• **Directions**: Without any pictures, print exactly the lines that run from the start of the data through the line containing "camera: 55 degrees right, 5 degrees down".

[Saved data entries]
_____
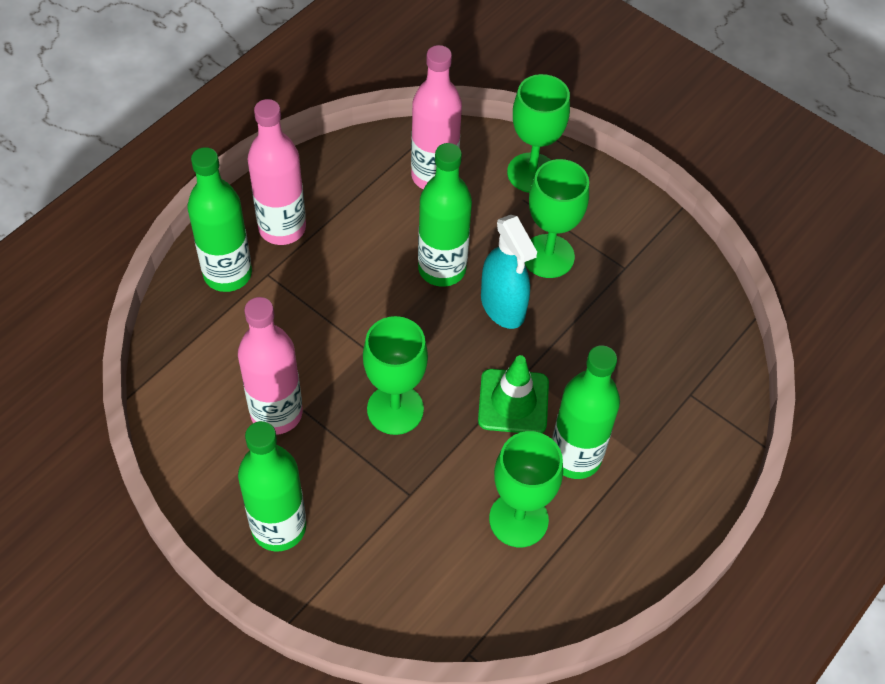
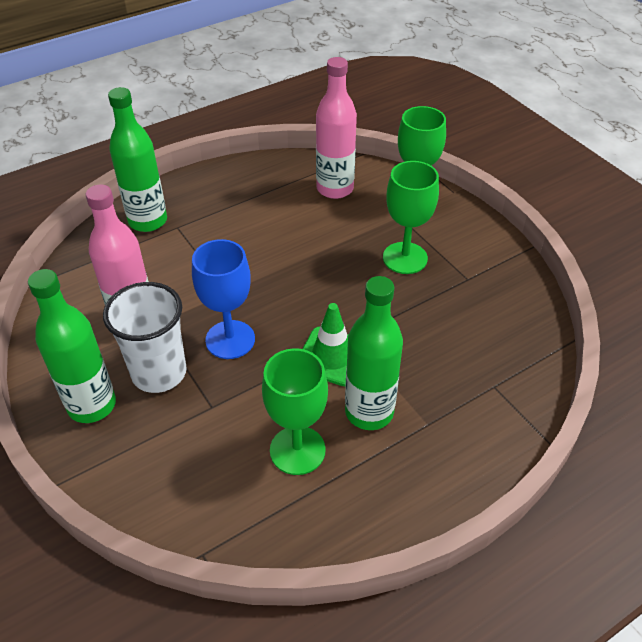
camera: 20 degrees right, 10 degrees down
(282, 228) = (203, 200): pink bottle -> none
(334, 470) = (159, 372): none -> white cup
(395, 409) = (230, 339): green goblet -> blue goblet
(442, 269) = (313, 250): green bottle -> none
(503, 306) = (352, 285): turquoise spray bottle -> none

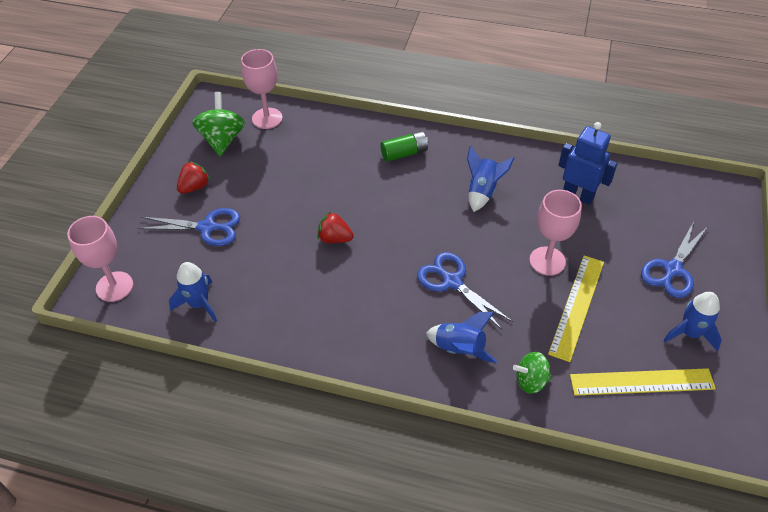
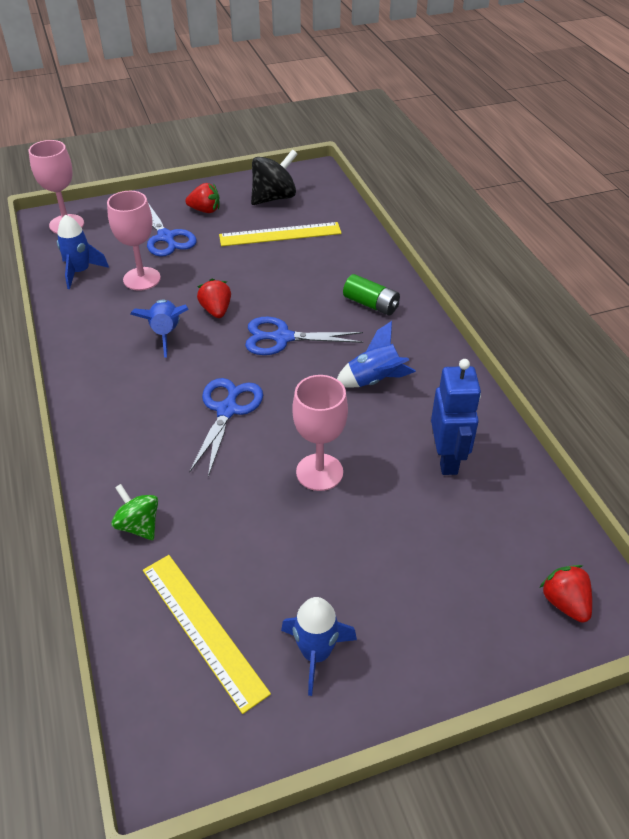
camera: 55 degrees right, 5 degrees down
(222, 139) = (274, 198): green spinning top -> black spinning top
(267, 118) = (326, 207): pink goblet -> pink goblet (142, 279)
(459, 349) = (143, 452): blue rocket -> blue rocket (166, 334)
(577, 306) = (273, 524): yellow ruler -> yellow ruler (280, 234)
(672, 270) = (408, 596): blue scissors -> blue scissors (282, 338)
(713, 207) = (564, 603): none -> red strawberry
_____
• **Exercise output**:
camera: 20 degrees right, 10 degrees down
(282, 228) = (203, 200): pink bottle -> none
(334, 470) = (159, 372): none -> white cup
(395, 409) = (230, 339): green goblet -> blue goblet
(442, 269) = (313, 250): green bottle -> none
(503, 306) = (352, 285): turquoise spray bottle -> none

camera: 55 degrees right, 5 degrees down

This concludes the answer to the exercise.